Within the records below, how many lines contain "VMID"? The answer is that number alone.

Detected change data |
━━━━━━━━━━━━━━━━━━━━━━━━━━━━━━
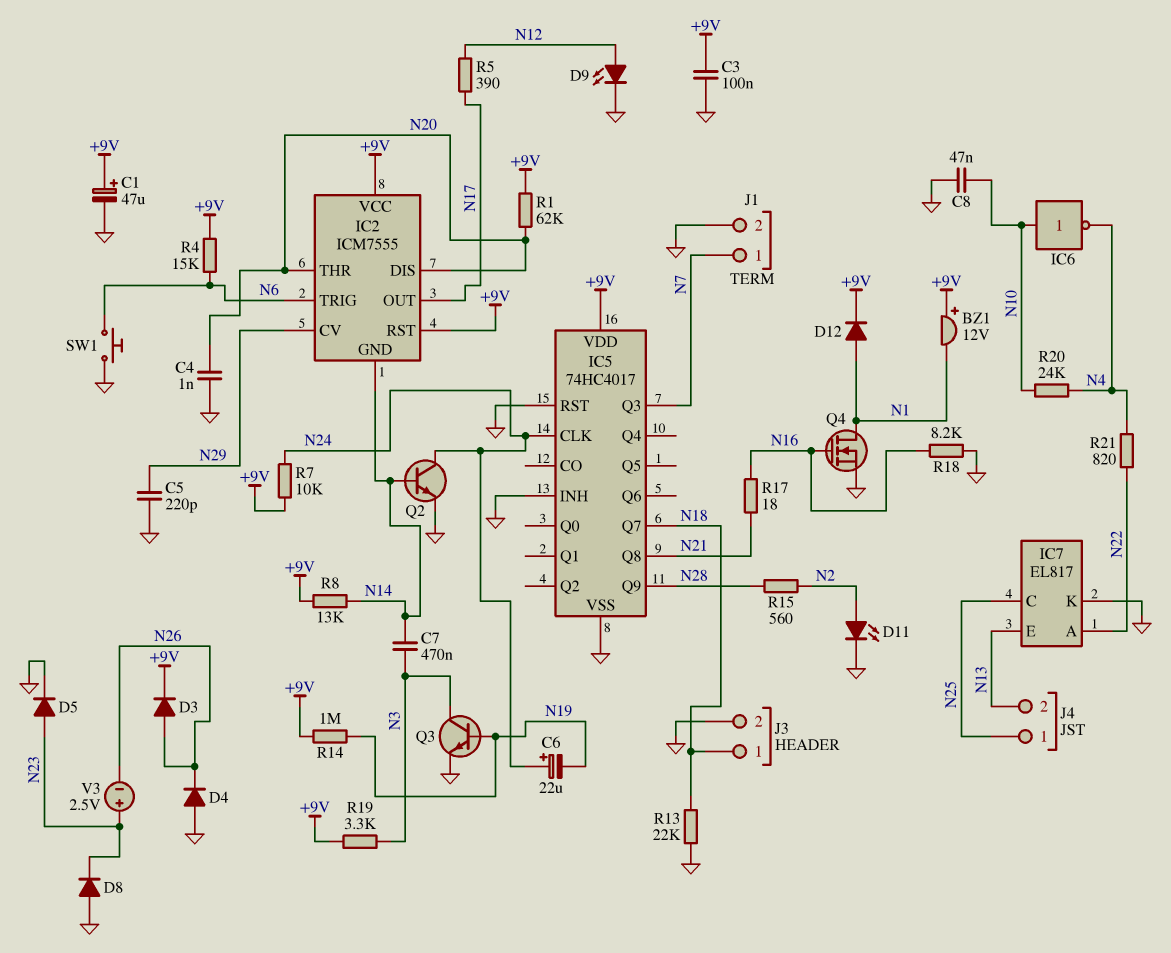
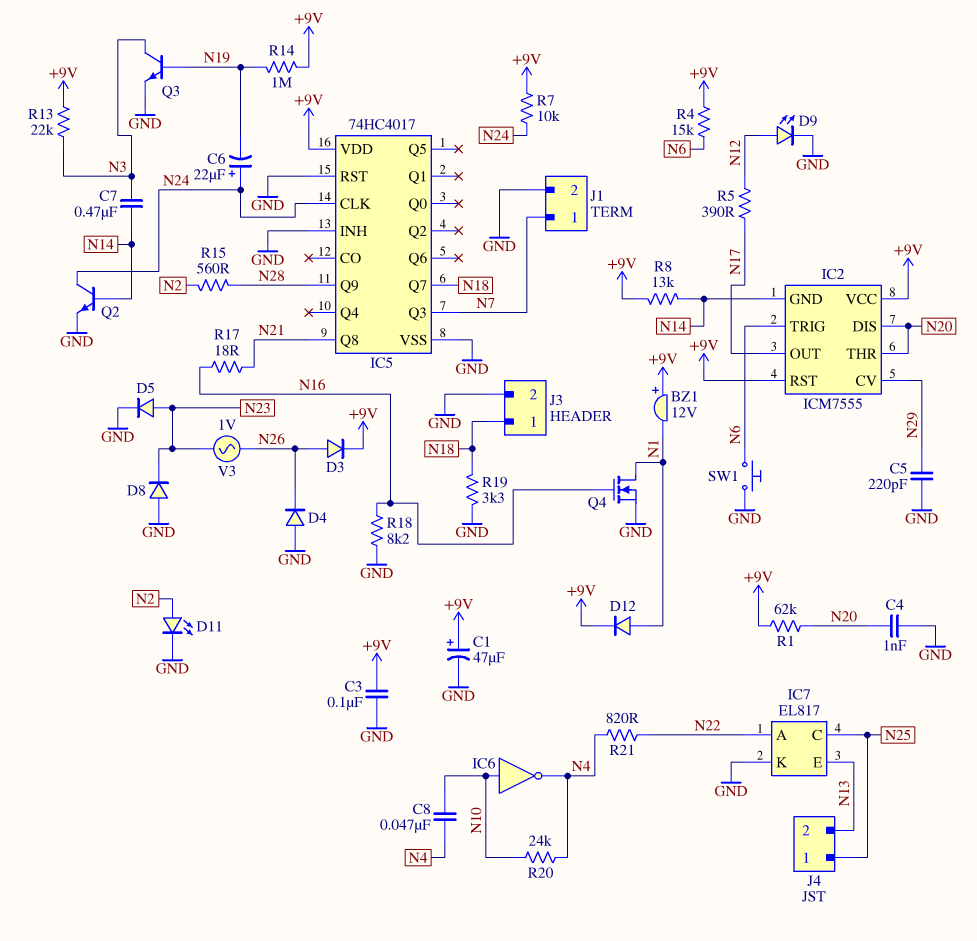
C8: 47nF (GND, N10) -> 47nF (N4, N10)
R13: 22k (GND, N18) -> 22k (+9V, N3)
R19: 3.3k (+9V, N3) -> 3.3k (GND, N18)
V3: 2.5V (plus N23, minus N26) -> AC 1V (N23, N26)

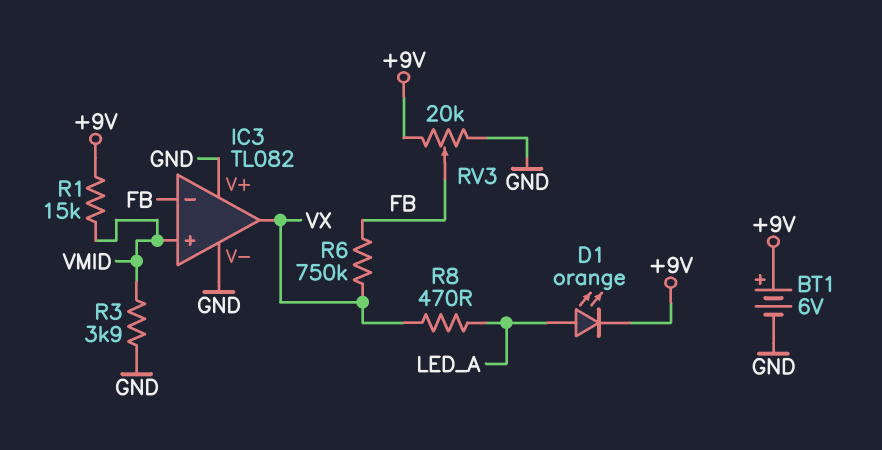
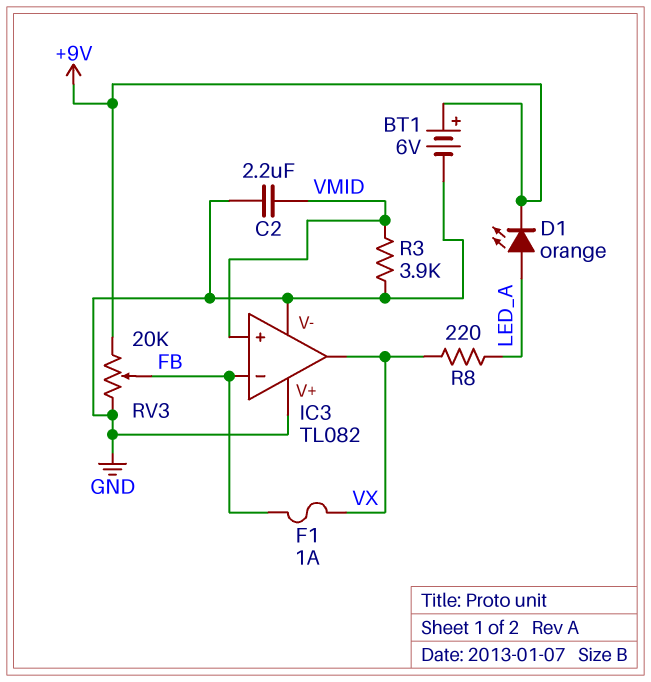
C2: none -> 2.2uF (GND, VMID)
F1: none -> 1A (FB, VX)
R1: 15k (+9V, VMID) -> none
R6: 750k (FB, VX) -> none
R8: 470 (LED_A, VX) -> 220 (LED_A, VX)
━━━━━━━━━━━━━━━━━━━━━━━━━━━━━━
Solution to the problem |
2